• WHAT TO WORK ON: Filter the data for "green" and copy matching lines.

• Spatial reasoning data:
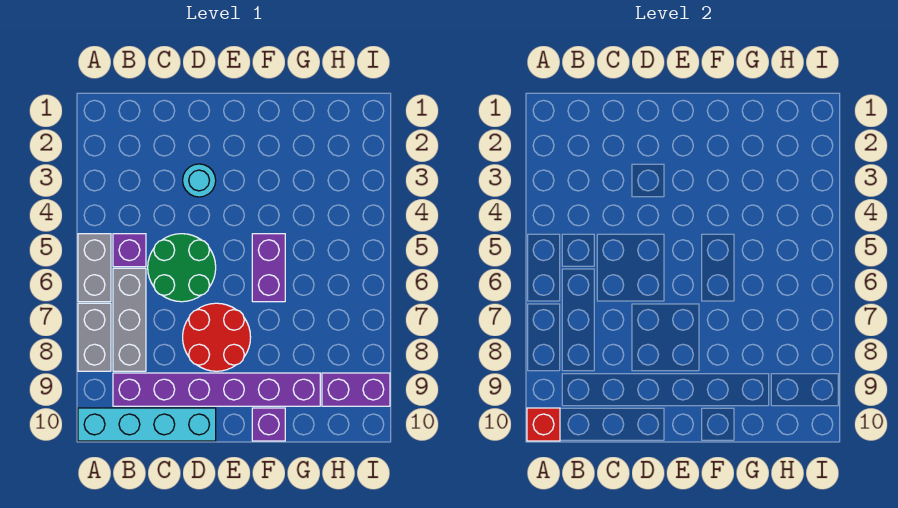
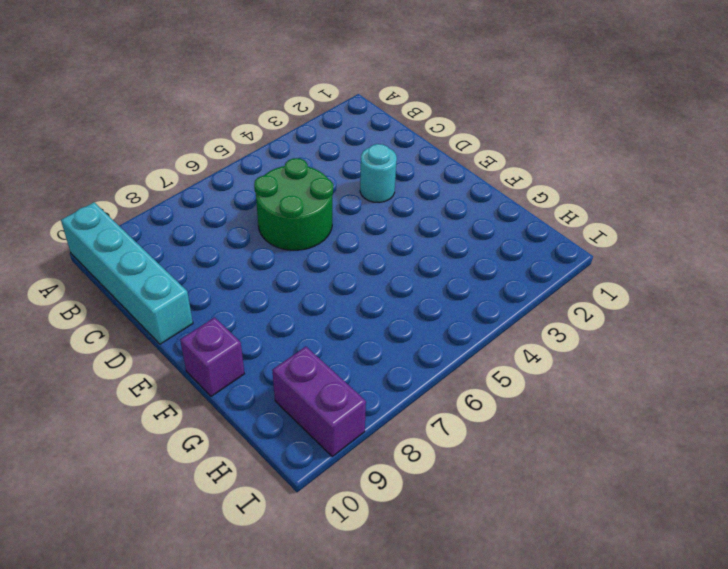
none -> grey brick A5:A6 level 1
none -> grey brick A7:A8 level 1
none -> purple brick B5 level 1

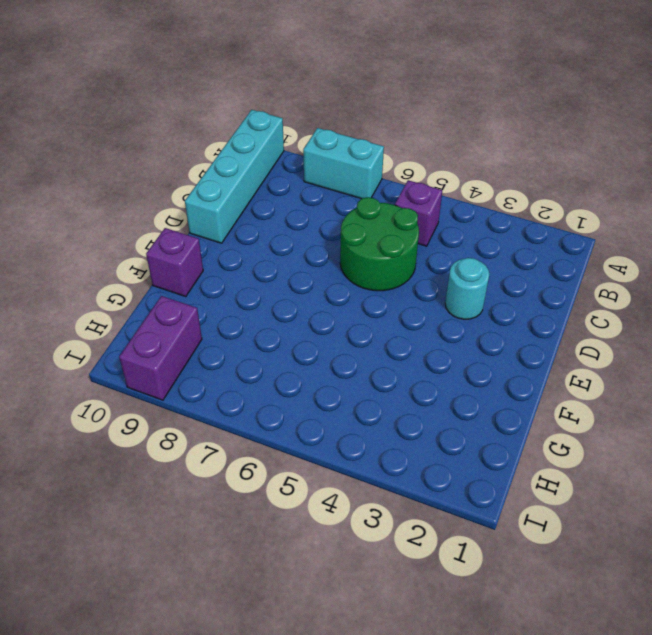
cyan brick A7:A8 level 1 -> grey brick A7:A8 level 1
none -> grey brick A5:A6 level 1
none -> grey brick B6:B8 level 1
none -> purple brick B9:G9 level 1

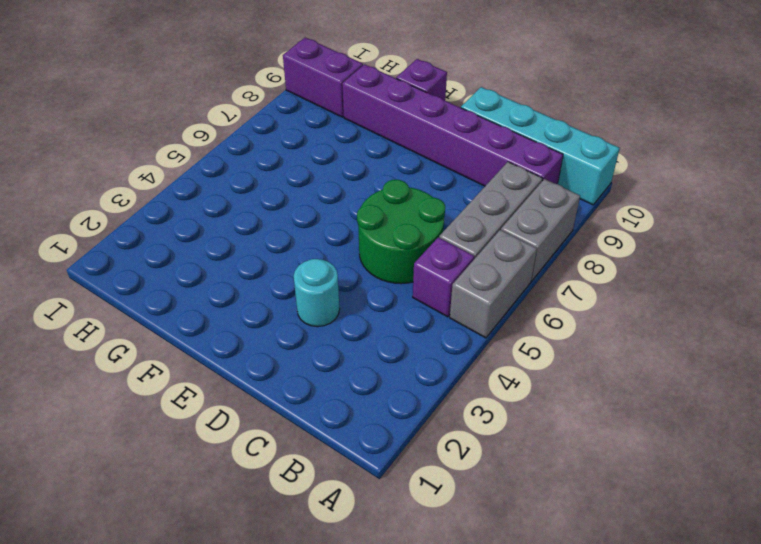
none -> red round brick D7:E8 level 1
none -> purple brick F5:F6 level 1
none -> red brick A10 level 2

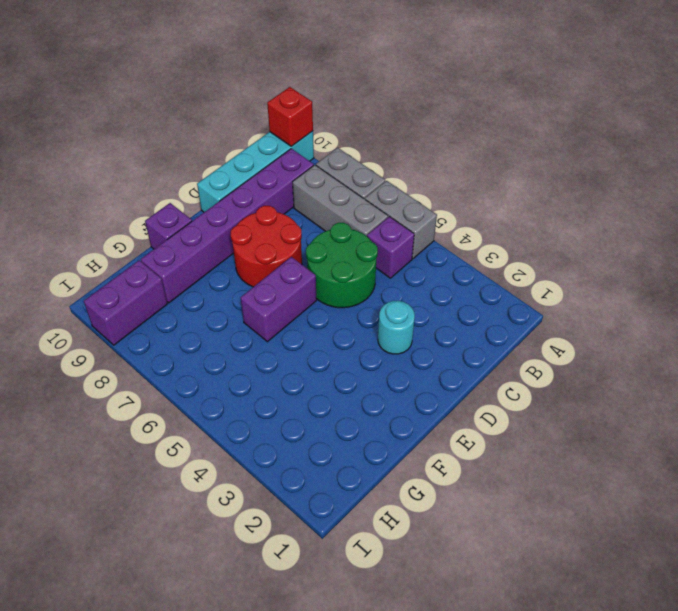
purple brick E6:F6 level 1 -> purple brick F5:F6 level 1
...
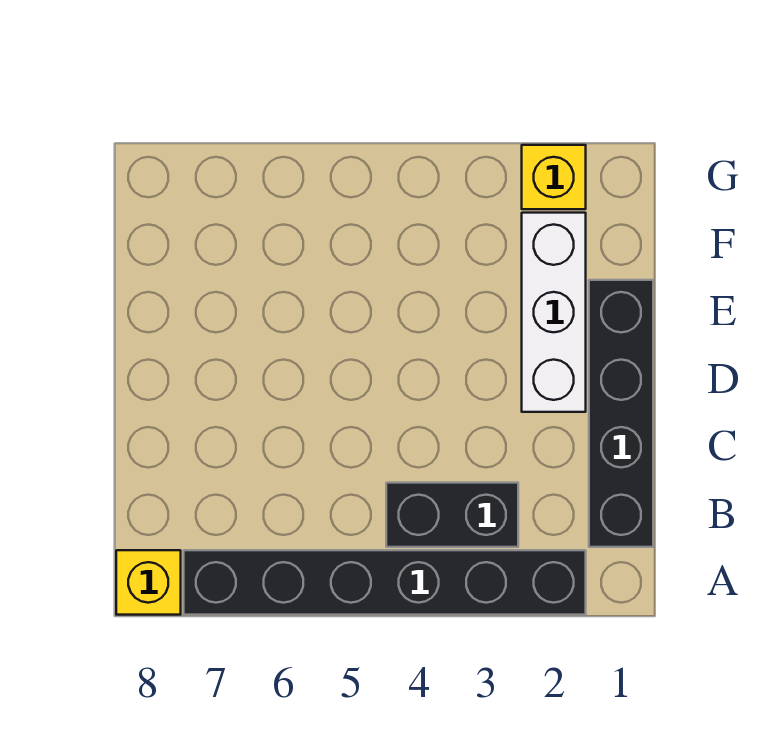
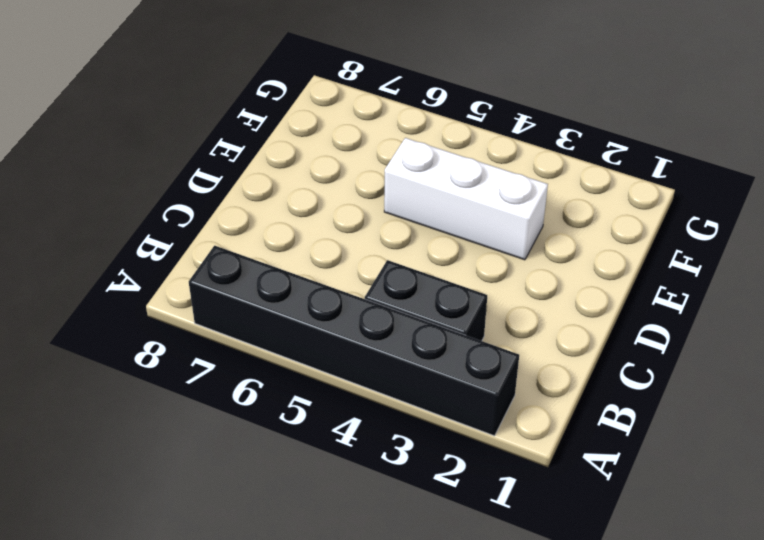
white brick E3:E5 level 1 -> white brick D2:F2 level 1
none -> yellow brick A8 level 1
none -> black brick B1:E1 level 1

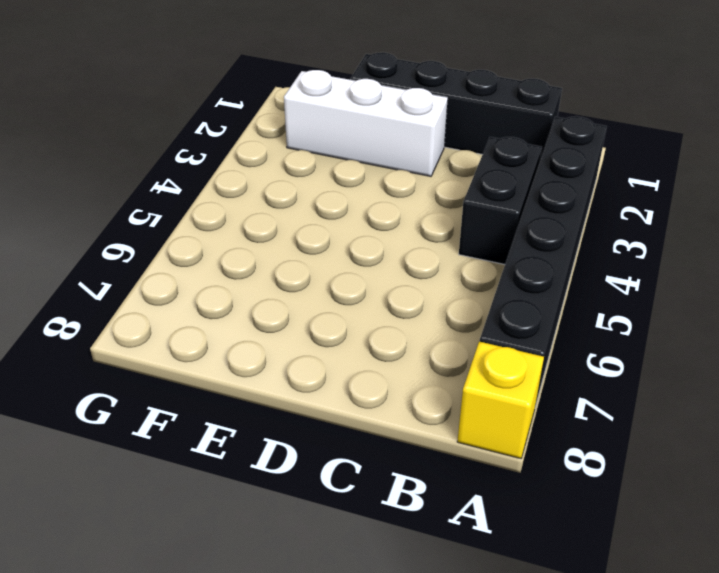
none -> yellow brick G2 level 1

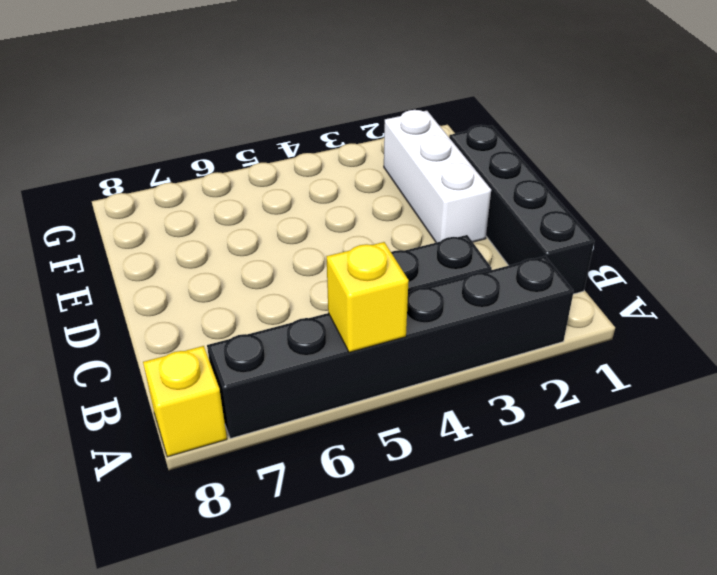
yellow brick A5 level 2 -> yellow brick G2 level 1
---
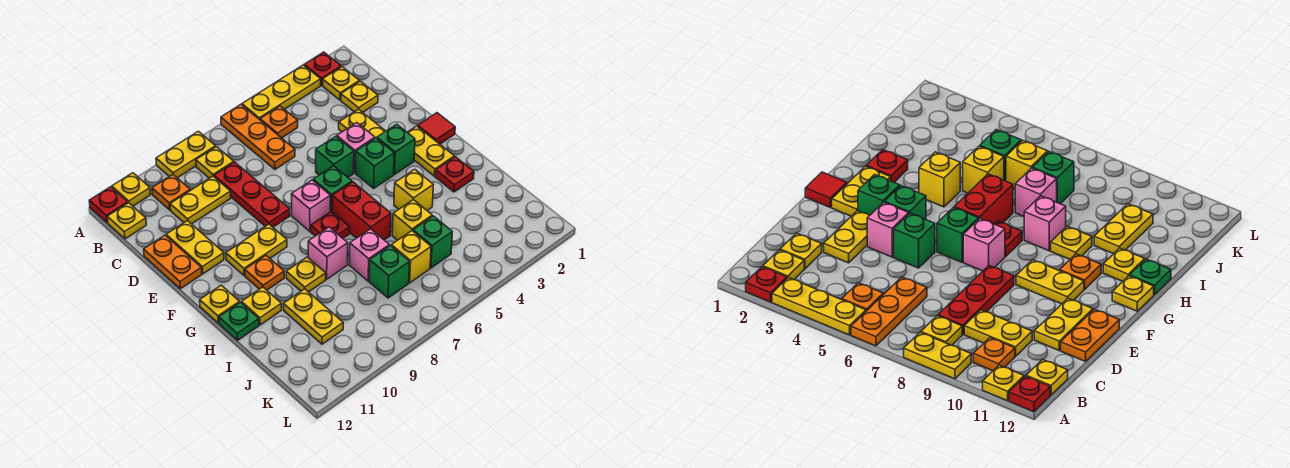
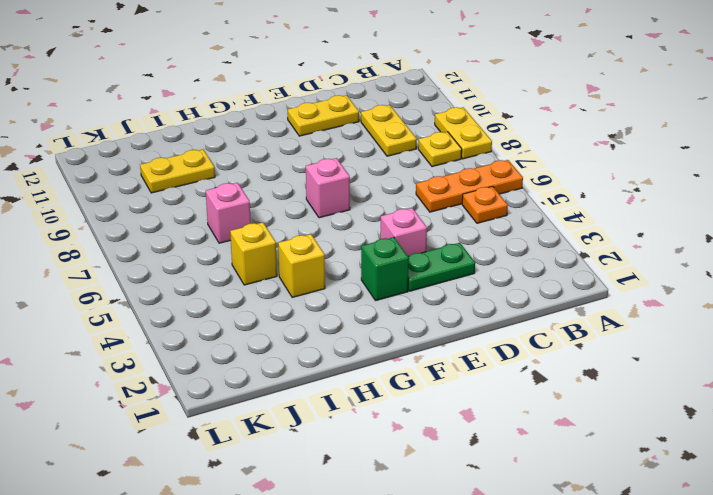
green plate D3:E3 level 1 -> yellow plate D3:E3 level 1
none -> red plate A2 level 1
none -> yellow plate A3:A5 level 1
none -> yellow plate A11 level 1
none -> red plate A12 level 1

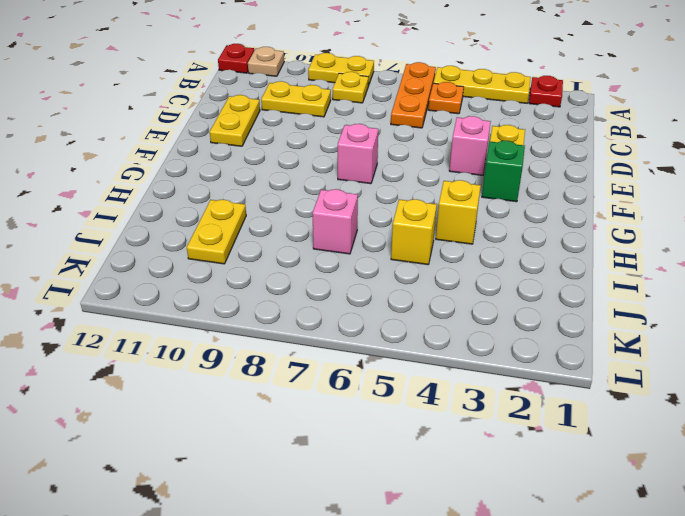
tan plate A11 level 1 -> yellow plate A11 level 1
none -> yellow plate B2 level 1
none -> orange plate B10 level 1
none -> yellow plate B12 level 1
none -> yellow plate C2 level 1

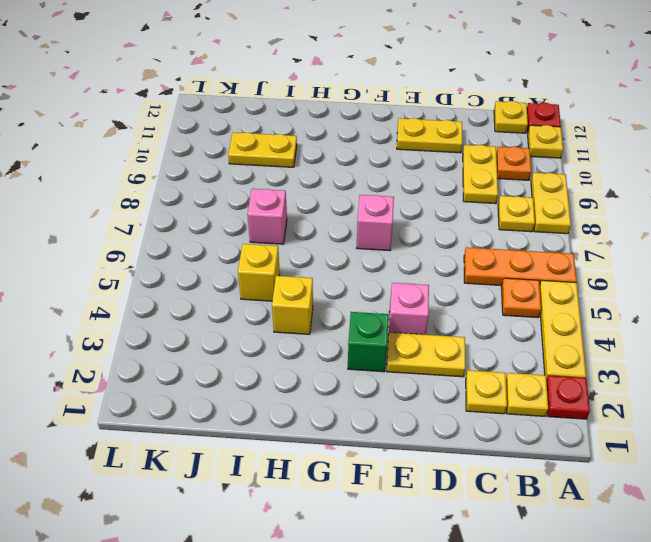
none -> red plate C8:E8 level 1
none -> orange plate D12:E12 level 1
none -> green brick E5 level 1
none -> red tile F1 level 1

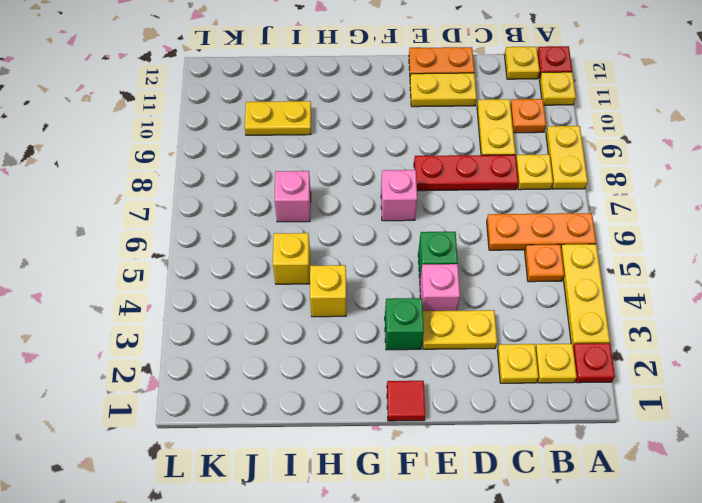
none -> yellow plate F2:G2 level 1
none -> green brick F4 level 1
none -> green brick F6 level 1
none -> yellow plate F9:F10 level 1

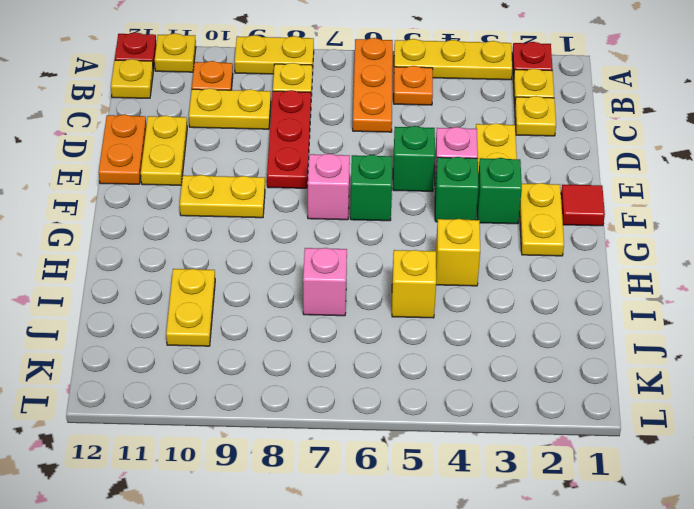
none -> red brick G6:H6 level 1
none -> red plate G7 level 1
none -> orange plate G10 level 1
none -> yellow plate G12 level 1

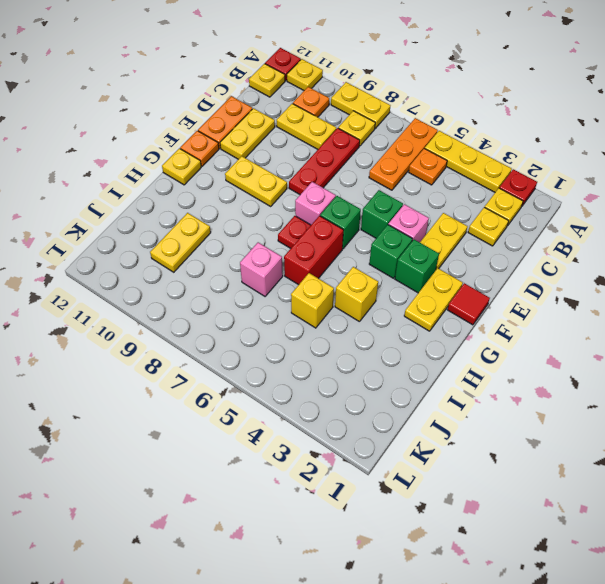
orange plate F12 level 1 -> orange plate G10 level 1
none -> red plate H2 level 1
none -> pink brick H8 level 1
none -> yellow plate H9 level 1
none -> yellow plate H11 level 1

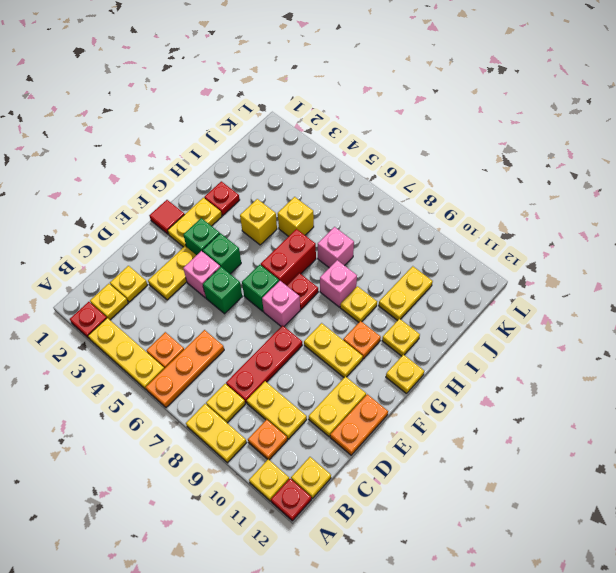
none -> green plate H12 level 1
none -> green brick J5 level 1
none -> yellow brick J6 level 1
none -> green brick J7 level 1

• SOLUTION FOR THIS TASK:
green plate D3:E3 level 1 -> yellow plate D3:E3 level 1
none -> green brick E5 level 1
none -> green brick F4 level 1
none -> green brick F6 level 1
none -> green plate H12 level 1
none -> green brick J5 level 1
none -> green brick J7 level 1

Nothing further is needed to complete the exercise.